> _Exercise objective_:
For the records that follow, please set down exactly the lines between the one holding "(357, 169) = (397, 566): brown" and the one holding "(579, 103) = (404, 56): black", inclusive, and only those.

> _Given data_:
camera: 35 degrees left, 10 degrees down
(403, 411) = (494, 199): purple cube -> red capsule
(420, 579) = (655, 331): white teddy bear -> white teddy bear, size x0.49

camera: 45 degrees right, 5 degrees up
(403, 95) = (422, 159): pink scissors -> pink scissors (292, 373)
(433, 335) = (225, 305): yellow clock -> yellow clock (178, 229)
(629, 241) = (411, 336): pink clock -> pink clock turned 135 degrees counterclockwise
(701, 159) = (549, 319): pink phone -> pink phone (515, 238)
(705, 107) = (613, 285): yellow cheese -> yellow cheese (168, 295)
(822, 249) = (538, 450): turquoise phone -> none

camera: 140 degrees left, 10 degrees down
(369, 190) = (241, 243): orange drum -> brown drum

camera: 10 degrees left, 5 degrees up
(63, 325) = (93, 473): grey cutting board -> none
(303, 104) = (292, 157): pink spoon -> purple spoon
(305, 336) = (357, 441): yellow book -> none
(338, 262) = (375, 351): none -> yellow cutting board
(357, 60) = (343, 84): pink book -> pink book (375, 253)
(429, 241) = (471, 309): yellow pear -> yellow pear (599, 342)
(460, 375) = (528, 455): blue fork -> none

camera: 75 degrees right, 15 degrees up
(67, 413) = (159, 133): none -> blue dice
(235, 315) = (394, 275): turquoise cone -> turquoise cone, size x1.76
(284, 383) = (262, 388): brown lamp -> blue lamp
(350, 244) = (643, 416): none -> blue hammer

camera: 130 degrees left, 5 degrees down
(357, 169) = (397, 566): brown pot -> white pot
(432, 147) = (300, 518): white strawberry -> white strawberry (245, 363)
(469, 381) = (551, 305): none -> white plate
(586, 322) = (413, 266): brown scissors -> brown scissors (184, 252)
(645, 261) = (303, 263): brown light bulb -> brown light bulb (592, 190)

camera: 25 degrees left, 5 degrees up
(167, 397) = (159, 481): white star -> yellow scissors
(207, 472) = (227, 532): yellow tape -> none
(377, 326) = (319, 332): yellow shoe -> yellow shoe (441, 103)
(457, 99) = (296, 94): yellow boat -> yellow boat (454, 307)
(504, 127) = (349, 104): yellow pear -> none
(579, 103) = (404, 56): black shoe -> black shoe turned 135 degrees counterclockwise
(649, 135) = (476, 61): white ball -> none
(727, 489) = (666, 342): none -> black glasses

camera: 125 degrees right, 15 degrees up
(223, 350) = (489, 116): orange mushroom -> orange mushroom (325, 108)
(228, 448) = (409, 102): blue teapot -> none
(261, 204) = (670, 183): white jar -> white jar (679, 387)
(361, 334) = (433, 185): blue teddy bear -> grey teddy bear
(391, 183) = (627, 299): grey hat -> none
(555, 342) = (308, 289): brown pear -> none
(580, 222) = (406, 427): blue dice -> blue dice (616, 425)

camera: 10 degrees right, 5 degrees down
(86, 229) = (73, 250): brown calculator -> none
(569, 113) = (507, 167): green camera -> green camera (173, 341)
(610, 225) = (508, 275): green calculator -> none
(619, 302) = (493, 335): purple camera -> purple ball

> _Response_:
(357, 169) = (397, 566): brown pot -> white pot
(432, 147) = (300, 518): white strawberry -> white strawberry (245, 363)
(469, 381) = (551, 305): none -> white plate
(586, 322) = (413, 266): brown scissors -> brown scissors (184, 252)
(645, 261) = (303, 263): brown light bulb -> brown light bulb (592, 190)

camera: 25 degrees left, 5 degrees up
(167, 397) = (159, 481): white star -> yellow scissors
(207, 472) = (227, 532): yellow tape -> none
(377, 326) = (319, 332): yellow shoe -> yellow shoe (441, 103)
(457, 99) = (296, 94): yellow boat -> yellow boat (454, 307)
(504, 127) = (349, 104): yellow pear -> none
(579, 103) = (404, 56): black shoe -> black shoe turned 135 degrees counterclockwise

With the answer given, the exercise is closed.